### WHAT NEEDS TO BE DONE
Write out exactly the lines from the one with "The cobalt mobile" through the last line of the data below, but not the pictures.

***** SUPPLIED MATERIAL

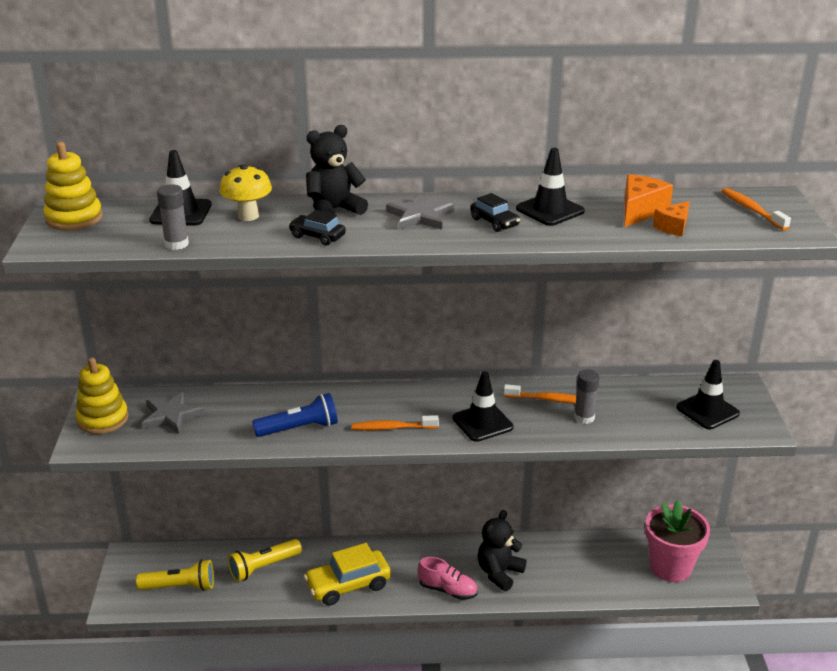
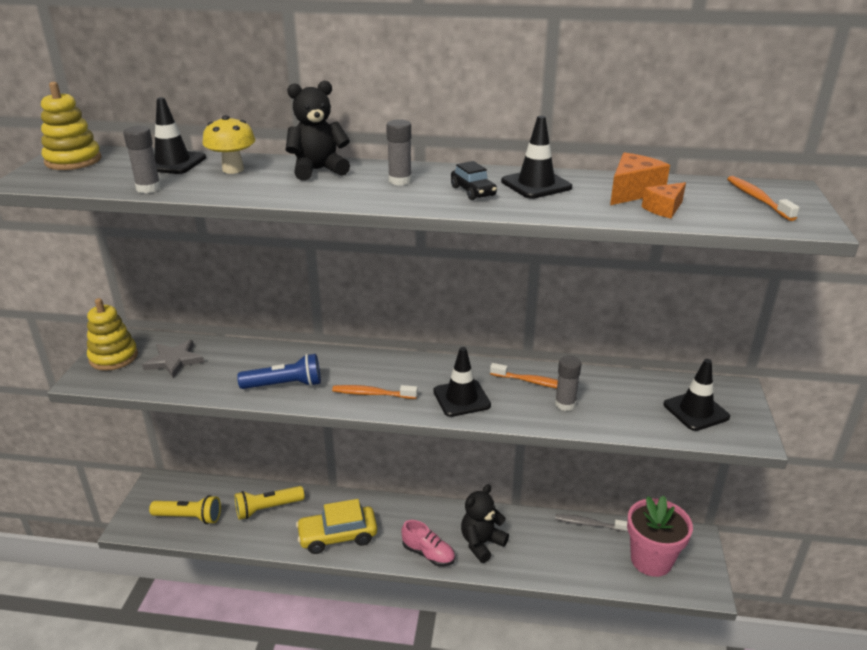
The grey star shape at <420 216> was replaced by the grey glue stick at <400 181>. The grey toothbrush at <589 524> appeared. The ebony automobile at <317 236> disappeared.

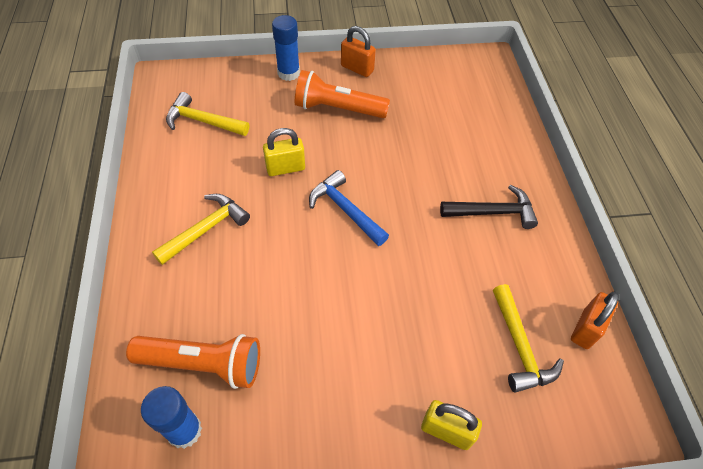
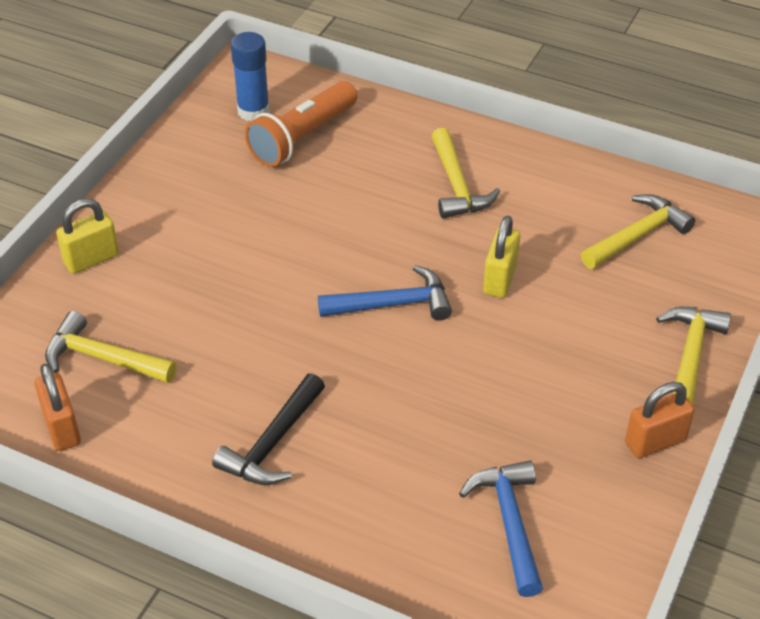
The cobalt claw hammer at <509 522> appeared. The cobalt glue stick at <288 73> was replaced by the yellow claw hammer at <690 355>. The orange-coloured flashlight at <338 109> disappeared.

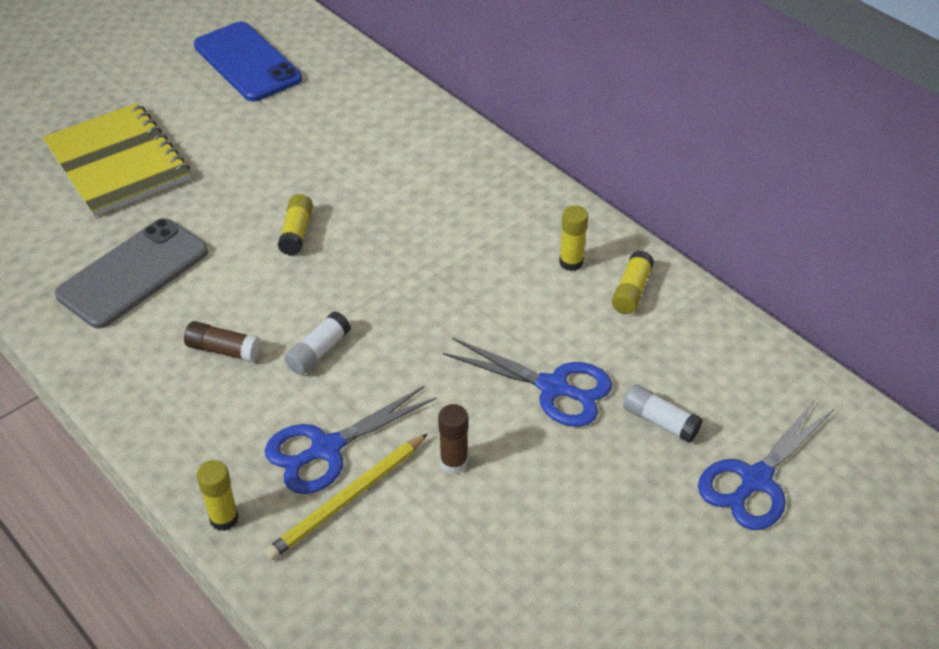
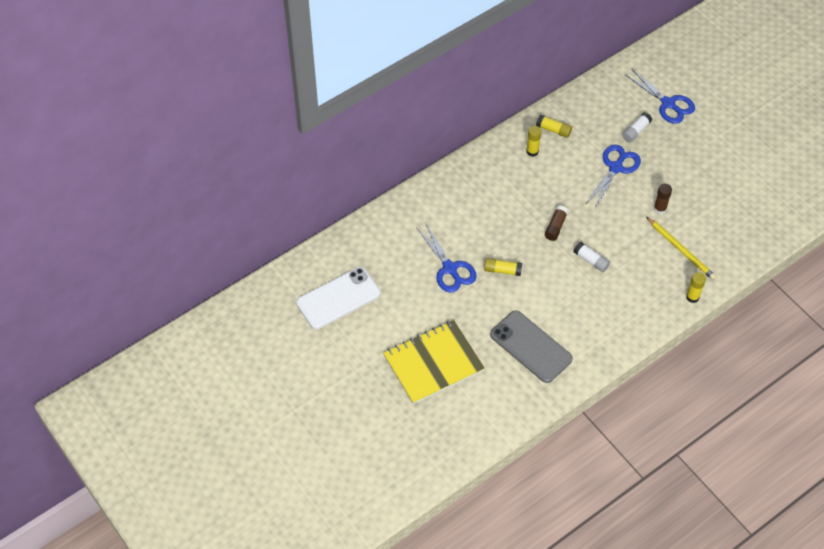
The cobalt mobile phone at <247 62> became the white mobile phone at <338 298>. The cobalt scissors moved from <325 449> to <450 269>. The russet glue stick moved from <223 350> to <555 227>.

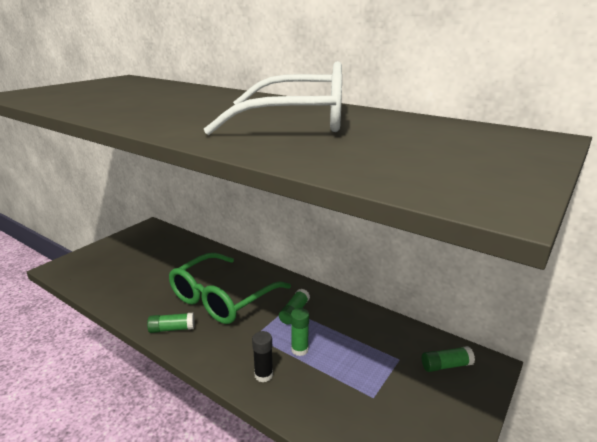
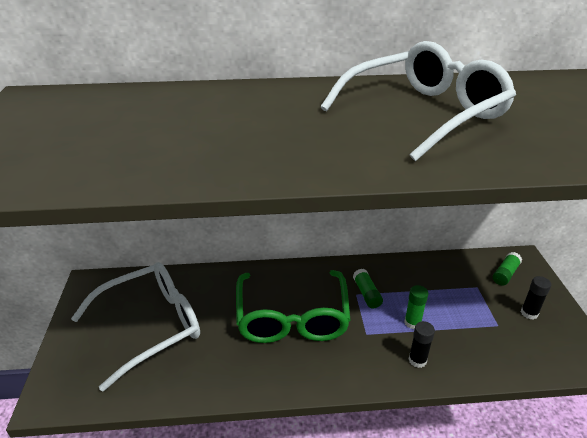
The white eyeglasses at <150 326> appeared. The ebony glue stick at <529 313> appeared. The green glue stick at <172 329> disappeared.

**********

### FINISHED TASK
The cobalt mobile phone at <247 62> became the white mobile phone at <338 298>. The cobalt scissors moved from <325 449> to <450 269>. The russet glue stick moved from <223 350> to <555 227>.

The white eyeglasses at <150 326> appeared. The ebony glue stick at <529 313> appeared. The green glue stick at <172 329> disappeared.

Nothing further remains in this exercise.